Repeat exactly, and only, the lines of the entries below from the one with "(236, 328) = (177, 211): brown" through the one with "(512, 122) = (660, 635): white", both ends included.

▸ **RECORD EXTRACTS**
----------------------------------------

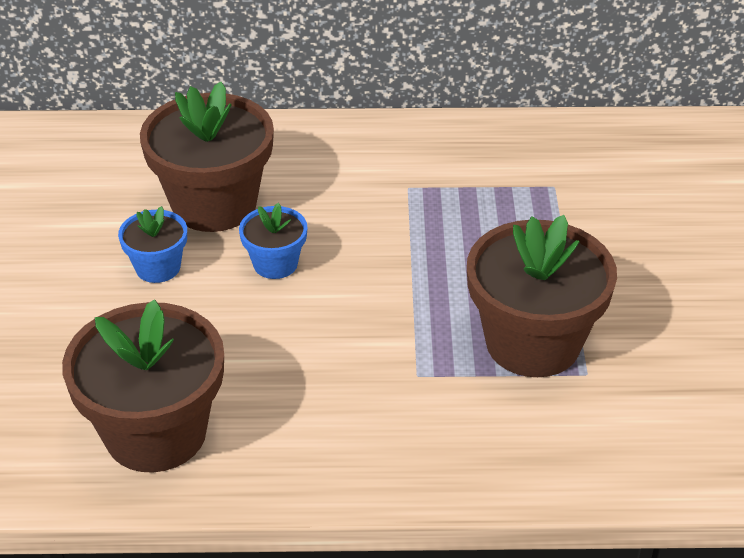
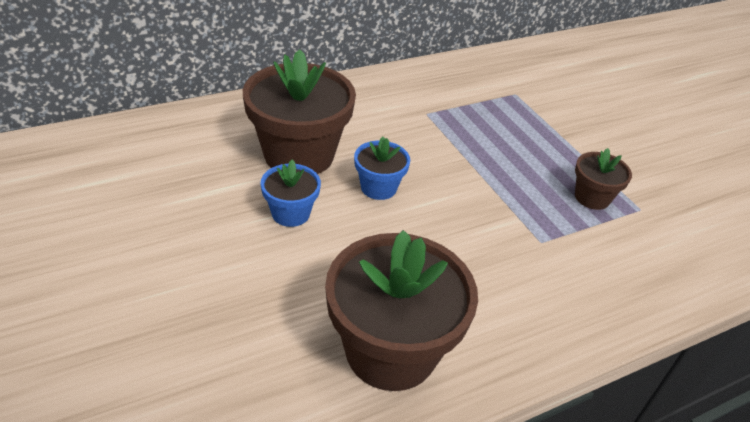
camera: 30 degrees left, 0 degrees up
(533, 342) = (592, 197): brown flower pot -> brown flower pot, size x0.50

----------------------------------------

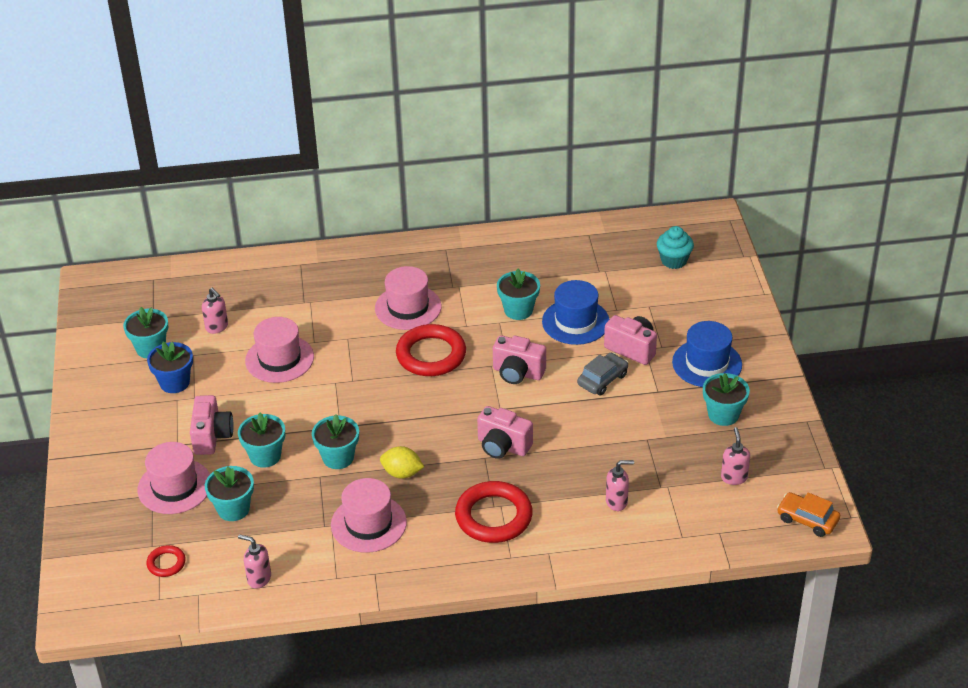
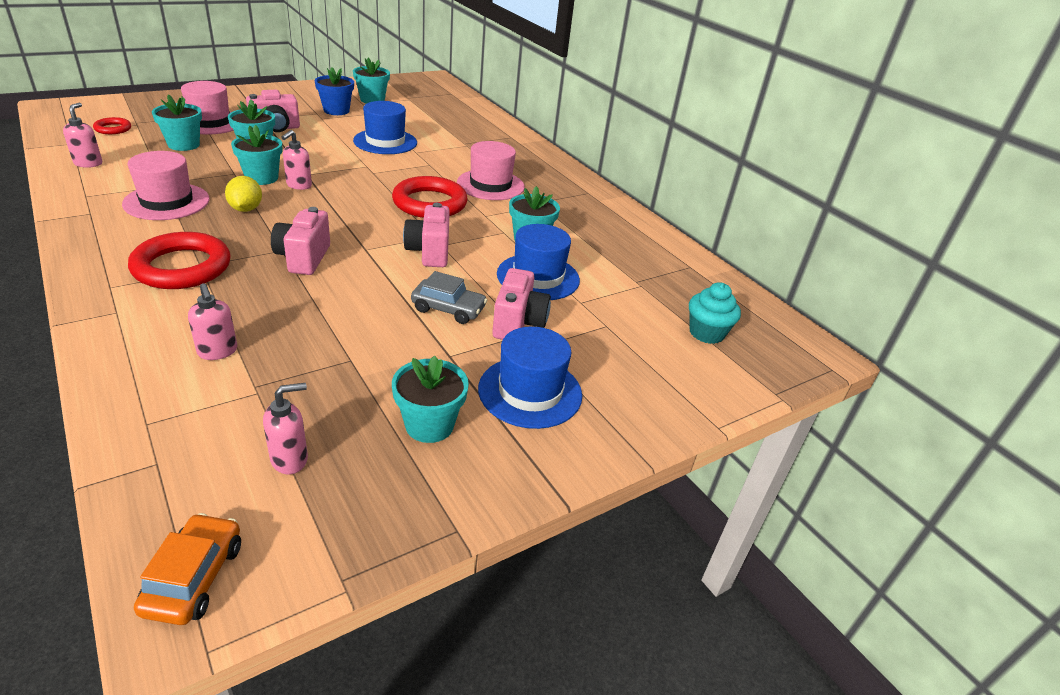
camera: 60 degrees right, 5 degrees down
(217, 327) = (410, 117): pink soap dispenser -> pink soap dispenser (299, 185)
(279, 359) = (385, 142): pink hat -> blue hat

----------------------------------------

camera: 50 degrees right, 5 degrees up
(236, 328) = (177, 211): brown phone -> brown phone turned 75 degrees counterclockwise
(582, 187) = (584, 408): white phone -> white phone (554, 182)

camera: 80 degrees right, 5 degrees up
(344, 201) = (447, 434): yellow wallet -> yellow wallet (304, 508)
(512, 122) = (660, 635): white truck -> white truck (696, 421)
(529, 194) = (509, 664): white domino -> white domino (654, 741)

----------------------------------------

▸ **ANSWER TO THIS EXERCISE**
(236, 328) = (177, 211): brown phone -> brown phone turned 75 degrees counterclockwise
(582, 187) = (584, 408): white phone -> white phone (554, 182)

camera: 80 degrees right, 5 degrees up
(344, 201) = (447, 434): yellow wallet -> yellow wallet (304, 508)
(512, 122) = (660, 635): white truck -> white truck (696, 421)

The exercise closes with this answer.